» **Your assignment**:
In the material, change "brown dirt mound" to "gray gravel heap" in the lines from the line with "Yes, point (227, 632) is closer to viewer." to the line with "Yes, brown dirt". Write out only those lines, with nothing else altered.

──────── Study material ────────

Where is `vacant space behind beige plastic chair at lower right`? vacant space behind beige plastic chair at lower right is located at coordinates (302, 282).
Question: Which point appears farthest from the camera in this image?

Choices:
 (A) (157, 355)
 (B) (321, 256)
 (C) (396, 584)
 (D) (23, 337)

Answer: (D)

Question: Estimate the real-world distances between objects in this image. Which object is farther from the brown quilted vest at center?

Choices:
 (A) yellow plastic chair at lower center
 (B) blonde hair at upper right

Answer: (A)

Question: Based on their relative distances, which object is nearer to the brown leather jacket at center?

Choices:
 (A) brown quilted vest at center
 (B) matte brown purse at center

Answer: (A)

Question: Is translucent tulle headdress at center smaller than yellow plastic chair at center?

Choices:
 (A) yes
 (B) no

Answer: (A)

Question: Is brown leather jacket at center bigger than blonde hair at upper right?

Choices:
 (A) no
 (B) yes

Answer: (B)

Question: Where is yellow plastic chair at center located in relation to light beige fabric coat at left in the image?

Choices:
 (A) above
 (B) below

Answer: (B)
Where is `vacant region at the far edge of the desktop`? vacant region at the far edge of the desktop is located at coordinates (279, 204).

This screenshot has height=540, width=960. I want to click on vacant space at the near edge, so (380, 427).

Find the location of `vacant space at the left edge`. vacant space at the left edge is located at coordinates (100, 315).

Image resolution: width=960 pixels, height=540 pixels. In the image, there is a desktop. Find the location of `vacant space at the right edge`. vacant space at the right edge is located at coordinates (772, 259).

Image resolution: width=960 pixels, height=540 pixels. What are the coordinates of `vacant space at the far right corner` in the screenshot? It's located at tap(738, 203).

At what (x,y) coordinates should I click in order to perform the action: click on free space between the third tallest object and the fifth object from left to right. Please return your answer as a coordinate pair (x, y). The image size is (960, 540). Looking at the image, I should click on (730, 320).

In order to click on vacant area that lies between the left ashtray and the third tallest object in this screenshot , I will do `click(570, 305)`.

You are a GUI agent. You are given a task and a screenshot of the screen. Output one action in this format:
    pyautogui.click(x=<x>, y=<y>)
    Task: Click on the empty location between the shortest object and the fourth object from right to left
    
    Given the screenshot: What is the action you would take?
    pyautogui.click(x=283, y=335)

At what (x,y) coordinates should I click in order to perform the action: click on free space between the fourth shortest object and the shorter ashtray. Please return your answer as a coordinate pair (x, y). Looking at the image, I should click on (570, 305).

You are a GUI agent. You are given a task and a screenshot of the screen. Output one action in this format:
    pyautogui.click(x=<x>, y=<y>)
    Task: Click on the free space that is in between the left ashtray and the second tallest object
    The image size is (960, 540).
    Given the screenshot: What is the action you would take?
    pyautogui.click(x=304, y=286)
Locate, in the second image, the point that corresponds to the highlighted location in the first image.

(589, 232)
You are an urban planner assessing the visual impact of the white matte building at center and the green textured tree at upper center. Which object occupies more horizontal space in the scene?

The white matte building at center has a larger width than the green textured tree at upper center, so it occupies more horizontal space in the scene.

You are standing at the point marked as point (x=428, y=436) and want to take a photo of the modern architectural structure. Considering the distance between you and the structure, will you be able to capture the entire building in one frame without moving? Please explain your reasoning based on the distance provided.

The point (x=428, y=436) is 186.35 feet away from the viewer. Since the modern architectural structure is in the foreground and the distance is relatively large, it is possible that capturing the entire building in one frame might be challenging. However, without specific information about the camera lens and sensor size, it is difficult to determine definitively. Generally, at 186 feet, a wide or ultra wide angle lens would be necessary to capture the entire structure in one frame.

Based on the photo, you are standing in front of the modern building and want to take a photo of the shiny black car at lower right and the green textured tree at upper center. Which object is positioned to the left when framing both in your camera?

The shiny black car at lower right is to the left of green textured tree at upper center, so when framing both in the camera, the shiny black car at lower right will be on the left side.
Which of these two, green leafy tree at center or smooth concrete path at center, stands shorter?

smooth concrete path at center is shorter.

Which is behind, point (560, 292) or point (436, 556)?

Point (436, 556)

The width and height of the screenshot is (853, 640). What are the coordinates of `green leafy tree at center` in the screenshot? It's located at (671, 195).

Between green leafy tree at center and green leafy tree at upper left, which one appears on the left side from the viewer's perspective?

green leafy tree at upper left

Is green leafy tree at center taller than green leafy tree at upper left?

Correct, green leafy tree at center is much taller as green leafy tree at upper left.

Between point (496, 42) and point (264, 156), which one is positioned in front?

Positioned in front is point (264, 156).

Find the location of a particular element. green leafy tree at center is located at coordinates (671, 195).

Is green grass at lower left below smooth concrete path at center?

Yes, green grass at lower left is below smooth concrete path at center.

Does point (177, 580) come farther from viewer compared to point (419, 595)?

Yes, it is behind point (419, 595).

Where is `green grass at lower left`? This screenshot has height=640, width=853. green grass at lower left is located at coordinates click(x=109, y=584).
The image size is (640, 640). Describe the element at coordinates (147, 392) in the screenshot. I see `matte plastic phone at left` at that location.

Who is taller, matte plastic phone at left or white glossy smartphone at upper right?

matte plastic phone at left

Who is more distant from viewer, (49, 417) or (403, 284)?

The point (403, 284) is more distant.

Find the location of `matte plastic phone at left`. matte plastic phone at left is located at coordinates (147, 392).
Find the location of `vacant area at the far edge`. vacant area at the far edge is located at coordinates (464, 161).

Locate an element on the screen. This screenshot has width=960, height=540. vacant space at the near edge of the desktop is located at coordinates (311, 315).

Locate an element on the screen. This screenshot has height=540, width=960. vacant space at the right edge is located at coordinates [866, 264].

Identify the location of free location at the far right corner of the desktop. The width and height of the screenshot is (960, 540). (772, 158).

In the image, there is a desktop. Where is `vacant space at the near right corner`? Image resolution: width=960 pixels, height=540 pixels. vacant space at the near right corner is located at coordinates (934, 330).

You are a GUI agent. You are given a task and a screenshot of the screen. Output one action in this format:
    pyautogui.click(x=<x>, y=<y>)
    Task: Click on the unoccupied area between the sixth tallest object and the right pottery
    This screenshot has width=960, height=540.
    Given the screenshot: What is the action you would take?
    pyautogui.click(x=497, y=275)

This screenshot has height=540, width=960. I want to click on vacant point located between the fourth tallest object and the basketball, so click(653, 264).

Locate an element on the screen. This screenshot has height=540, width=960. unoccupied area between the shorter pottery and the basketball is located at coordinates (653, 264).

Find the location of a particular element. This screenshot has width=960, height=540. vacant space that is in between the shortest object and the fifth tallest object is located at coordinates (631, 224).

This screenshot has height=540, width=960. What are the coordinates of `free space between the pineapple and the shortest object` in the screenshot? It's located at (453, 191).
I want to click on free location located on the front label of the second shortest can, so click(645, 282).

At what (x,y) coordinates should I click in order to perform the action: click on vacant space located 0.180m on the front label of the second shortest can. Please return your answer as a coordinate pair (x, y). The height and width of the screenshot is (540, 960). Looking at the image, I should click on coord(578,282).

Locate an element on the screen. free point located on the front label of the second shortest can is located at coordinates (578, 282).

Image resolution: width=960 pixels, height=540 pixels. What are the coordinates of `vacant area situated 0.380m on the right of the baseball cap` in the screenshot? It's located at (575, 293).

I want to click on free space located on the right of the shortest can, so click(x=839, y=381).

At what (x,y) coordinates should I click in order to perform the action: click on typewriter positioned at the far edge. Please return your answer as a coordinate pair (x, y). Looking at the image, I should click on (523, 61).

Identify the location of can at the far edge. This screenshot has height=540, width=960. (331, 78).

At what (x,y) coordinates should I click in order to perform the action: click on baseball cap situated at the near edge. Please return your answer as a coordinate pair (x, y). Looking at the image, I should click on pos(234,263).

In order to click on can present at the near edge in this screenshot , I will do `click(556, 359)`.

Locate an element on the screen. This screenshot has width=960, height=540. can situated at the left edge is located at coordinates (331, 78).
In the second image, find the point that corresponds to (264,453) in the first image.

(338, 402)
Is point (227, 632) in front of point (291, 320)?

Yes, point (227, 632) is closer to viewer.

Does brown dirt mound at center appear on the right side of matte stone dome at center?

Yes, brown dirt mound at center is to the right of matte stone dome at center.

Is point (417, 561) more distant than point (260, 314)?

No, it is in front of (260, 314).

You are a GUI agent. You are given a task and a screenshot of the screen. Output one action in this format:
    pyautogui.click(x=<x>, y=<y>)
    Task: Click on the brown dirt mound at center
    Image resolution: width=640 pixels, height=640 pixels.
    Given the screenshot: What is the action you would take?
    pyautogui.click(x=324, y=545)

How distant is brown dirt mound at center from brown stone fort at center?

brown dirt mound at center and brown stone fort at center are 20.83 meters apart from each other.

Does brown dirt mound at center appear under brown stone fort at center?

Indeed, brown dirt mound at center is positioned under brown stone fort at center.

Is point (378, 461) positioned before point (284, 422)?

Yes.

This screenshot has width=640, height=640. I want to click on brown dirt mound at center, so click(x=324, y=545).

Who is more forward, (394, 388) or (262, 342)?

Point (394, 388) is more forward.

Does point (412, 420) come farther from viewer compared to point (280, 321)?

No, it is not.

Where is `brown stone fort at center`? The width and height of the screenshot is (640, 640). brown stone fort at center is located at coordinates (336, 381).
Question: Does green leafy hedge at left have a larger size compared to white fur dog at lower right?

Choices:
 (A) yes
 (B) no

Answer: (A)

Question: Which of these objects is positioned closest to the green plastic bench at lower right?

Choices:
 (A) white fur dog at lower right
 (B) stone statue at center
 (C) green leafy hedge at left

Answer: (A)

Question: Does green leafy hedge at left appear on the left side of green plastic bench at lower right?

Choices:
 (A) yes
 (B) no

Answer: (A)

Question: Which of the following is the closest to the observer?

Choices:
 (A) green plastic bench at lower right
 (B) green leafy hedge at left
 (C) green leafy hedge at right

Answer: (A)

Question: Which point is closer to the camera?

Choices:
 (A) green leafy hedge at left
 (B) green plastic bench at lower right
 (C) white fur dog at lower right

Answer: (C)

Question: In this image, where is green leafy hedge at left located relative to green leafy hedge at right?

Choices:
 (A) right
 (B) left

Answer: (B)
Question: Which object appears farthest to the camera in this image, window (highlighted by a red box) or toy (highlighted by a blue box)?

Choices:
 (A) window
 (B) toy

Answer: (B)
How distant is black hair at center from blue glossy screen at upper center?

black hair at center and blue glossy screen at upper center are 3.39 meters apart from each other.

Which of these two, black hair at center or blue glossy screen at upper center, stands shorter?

────────

» **Response for this exercise**:
Yes, point (227, 632) is closer to viewer.

Does gray gravel heap at center appear on the right side of matte stone dome at center?

Yes, gray gravel heap at center is to the right of matte stone dome at center.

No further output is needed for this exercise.